Data:
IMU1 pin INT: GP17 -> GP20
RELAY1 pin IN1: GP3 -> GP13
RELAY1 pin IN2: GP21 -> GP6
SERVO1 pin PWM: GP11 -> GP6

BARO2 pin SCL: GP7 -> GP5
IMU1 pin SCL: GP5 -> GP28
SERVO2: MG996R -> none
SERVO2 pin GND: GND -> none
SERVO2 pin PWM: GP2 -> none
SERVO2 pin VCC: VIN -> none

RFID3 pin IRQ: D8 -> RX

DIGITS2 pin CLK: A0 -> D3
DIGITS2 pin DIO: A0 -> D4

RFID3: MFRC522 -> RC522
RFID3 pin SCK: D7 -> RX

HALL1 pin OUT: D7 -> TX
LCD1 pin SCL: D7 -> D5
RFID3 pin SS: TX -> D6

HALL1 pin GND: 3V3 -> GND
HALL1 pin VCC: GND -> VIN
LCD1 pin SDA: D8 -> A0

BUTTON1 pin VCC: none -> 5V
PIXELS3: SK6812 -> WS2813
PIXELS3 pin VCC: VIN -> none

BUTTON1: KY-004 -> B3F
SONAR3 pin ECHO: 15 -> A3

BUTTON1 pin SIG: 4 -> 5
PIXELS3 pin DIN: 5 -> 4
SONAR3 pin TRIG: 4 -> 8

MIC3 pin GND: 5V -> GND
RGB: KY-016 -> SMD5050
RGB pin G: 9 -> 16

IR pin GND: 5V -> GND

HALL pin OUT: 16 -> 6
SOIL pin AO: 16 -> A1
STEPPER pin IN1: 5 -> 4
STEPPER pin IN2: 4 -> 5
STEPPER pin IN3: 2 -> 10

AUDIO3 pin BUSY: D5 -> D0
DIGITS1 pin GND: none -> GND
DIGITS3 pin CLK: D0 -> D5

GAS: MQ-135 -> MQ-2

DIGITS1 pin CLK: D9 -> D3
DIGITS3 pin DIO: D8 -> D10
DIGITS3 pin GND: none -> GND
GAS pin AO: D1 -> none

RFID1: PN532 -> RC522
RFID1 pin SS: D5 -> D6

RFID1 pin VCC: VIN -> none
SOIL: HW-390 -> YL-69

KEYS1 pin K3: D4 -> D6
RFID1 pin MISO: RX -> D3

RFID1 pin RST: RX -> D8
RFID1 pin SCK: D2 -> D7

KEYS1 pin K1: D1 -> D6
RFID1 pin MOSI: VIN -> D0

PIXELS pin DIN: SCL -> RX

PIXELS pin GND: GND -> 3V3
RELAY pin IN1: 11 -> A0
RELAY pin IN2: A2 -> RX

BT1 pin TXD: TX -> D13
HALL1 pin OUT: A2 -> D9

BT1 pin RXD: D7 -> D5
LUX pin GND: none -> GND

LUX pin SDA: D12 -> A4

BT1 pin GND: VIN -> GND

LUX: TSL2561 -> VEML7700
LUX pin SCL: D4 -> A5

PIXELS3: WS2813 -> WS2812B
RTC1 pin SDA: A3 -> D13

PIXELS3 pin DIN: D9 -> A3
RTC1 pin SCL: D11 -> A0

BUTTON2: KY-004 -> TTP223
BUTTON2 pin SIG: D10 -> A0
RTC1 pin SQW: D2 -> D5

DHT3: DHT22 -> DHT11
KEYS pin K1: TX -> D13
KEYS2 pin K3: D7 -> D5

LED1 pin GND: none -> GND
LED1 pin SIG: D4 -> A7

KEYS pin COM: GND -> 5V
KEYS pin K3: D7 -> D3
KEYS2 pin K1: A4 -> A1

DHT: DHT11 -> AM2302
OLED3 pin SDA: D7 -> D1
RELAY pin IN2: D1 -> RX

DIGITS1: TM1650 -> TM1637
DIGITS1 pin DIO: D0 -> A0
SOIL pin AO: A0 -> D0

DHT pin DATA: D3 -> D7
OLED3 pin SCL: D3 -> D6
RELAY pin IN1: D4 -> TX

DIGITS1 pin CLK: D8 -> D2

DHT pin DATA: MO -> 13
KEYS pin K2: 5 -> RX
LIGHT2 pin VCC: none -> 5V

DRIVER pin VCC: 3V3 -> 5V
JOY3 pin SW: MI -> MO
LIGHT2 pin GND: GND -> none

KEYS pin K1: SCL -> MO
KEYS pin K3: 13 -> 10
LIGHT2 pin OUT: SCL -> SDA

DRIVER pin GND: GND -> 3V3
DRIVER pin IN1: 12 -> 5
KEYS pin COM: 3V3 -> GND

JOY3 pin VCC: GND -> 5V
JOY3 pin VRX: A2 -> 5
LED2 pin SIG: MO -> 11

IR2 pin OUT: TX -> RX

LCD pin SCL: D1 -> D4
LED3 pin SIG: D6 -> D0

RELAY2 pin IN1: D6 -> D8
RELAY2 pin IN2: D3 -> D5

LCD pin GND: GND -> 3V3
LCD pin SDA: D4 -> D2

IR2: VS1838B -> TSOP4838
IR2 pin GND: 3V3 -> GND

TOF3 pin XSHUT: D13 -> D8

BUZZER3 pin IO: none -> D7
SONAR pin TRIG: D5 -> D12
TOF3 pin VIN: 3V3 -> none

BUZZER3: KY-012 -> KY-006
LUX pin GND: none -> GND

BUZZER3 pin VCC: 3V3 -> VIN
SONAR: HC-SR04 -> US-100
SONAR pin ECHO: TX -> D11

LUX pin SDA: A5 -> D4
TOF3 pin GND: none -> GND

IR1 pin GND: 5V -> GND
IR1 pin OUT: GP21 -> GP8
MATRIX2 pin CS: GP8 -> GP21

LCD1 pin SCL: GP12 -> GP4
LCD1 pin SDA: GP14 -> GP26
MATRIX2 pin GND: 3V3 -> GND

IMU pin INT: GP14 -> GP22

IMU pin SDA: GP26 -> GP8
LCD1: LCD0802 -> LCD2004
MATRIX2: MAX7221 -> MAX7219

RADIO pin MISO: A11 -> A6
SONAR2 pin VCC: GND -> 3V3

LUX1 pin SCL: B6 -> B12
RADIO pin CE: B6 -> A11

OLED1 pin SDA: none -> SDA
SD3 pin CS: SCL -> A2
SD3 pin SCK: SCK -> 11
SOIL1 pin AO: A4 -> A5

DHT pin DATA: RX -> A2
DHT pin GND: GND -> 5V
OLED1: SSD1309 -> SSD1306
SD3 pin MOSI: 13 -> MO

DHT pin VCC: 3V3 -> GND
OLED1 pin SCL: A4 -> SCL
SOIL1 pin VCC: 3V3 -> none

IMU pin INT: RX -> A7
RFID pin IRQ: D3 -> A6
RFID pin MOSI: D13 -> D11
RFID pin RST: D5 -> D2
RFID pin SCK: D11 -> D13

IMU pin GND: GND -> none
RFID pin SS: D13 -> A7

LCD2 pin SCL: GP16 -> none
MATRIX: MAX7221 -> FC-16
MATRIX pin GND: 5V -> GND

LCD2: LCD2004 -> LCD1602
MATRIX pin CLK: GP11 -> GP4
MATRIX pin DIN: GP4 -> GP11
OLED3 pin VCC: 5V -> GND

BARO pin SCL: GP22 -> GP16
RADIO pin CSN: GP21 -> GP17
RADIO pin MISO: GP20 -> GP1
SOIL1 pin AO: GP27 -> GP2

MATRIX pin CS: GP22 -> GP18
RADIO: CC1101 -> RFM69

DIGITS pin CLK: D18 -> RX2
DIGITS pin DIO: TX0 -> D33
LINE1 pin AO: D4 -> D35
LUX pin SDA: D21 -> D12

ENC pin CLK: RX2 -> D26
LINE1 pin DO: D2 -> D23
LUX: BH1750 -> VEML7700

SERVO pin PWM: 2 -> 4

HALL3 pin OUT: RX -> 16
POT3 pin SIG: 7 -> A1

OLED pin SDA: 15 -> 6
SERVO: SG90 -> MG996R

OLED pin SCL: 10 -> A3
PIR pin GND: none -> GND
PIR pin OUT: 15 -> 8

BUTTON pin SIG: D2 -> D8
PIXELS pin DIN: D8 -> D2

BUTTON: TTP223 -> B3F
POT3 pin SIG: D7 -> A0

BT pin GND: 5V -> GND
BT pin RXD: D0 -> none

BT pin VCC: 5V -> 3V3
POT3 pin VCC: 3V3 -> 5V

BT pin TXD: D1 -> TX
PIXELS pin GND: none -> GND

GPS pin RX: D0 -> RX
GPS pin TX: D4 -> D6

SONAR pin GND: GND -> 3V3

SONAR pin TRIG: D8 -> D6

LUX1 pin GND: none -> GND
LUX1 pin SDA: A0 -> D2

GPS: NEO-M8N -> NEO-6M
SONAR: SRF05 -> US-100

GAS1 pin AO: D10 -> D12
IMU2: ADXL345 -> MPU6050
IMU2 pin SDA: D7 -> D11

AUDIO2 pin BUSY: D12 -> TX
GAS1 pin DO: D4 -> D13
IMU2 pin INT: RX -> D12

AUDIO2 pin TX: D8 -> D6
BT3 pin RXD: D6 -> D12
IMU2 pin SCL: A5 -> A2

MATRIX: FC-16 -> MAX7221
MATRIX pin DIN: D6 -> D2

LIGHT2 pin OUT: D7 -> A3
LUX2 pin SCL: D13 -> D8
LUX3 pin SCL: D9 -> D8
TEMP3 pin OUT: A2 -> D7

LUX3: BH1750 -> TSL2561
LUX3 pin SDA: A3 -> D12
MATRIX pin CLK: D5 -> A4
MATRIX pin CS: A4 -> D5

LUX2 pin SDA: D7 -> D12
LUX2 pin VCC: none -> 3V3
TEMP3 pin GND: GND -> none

What to work on: In the records above, find the lines holding "RADIO". Copy each one.

Answer to the problem:
RADIO pin MISO: A11 -> A6
RADIO pin CE: B6 -> A11
RADIO pin CSN: GP21 -> GP17
RADIO pin MISO: GP20 -> GP1
RADIO: CC1101 -> RFM69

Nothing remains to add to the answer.